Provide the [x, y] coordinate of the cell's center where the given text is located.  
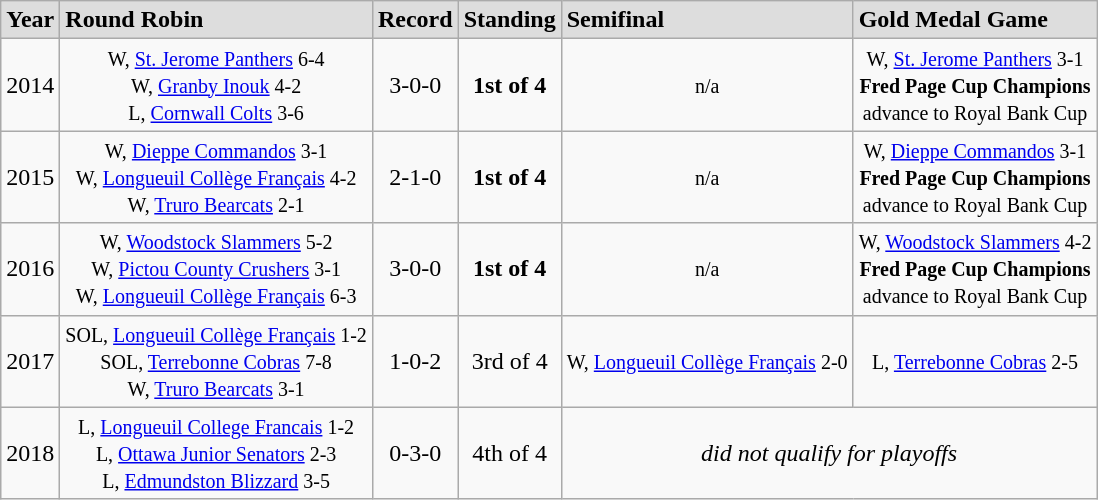
4th of 4 [510, 453]
W, St. Jerome Panthers 3-1Fred Page Cup Championsadvance to Royal Bank Cup [975, 85]
did not qualify for playoffs [829, 453]
3rd of 4 [510, 361]
2-1-0 [415, 177]
0-3-0 [415, 453]
W, Dieppe Commandos 3-1Fred Page Cup Championsadvance to Royal Bank Cup [975, 177]
W, Dieppe Commandos 3-1W, Longueuil Collège Français 4-2W, Truro Bearcats 2-1 [216, 177]
Standing [510, 20]
1-0-2 [415, 361]
Year [30, 20]
2018 [30, 453]
W, Woodstock Slammers 4-2Fred Page Cup Championsadvance to Royal Bank Cup [975, 269]
2016 [30, 269]
2017 [30, 361]
2014 [30, 85]
W, Woodstock Slammers 5-2W, Pictou County Crushers 3-1W, Longueuil Collège Français 6-3 [216, 269]
L, Terrebonne Cobras 2-5 [975, 361]
Semifinal [707, 20]
W, St. Jerome Panthers 6-4W, Granby Inouk 4-2L, Cornwall Colts 3-6 [216, 85]
W, Longueuil Collège Français 2-0 [707, 361]
Gold Medal Game [975, 20]
2015 [30, 177]
SOL, Longueuil Collège Français 1-2SOL, Terrebonne Cobras 7-8W, Truro Bearcats 3-1 [216, 361]
L, Longueuil College Francais 1-2L, Ottawa Junior Senators 2-3L, Edmundston Blizzard 3-5 [216, 453]
Round Robin [216, 20]
Record [415, 20]
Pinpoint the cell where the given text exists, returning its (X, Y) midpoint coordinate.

-*-*-

→ **To do**
Reproduce every one of the lines above word for word, leaving out the picture.

→ **Answer to this problem**
Provide the [x, y] coordinate of the cell's center where the given text is located.  
4th of 4 [510, 453]
W, St. Jerome Panthers 3-1Fred Page Cup Championsadvance to Royal Bank Cup [975, 85]
did not qualify for playoffs [829, 453]
3rd of 4 [510, 361]
2-1-0 [415, 177]
0-3-0 [415, 453]
W, Dieppe Commandos 3-1Fred Page Cup Championsadvance to Royal Bank Cup [975, 177]
W, Dieppe Commandos 3-1W, Longueuil Collège Français 4-2W, Truro Bearcats 2-1 [216, 177]
Standing [510, 20]
1-0-2 [415, 361]
Year [30, 20]
2018 [30, 453]
W, Woodstock Slammers 4-2Fred Page Cup Championsadvance to Royal Bank Cup [975, 269]
2016 [30, 269]
2017 [30, 361]
2014 [30, 85]
W, Woodstock Slammers 5-2W, Pictou County Crushers 3-1W, Longueuil Collège Français 6-3 [216, 269]
L, Terrebonne Cobras 2-5 [975, 361]
Semifinal [707, 20]
W, St. Jerome Panthers 6-4W, Granby Inouk 4-2L, Cornwall Colts 3-6 [216, 85]
W, Longueuil Collège Français 2-0 [707, 361]
Gold Medal Game [975, 20]
2015 [30, 177]
SOL, Longueuil Collège Français 1-2SOL, Terrebonne Cobras 7-8W, Truro Bearcats 3-1 [216, 361]
L, Longueuil College Francais 1-2L, Ottawa Junior Senators 2-3L, Edmundston Blizzard 3-5 [216, 453]
Round Robin [216, 20]
Record [415, 20]
Pinpoint the cell where the given text exists, returning its (X, Y) midpoint coordinate.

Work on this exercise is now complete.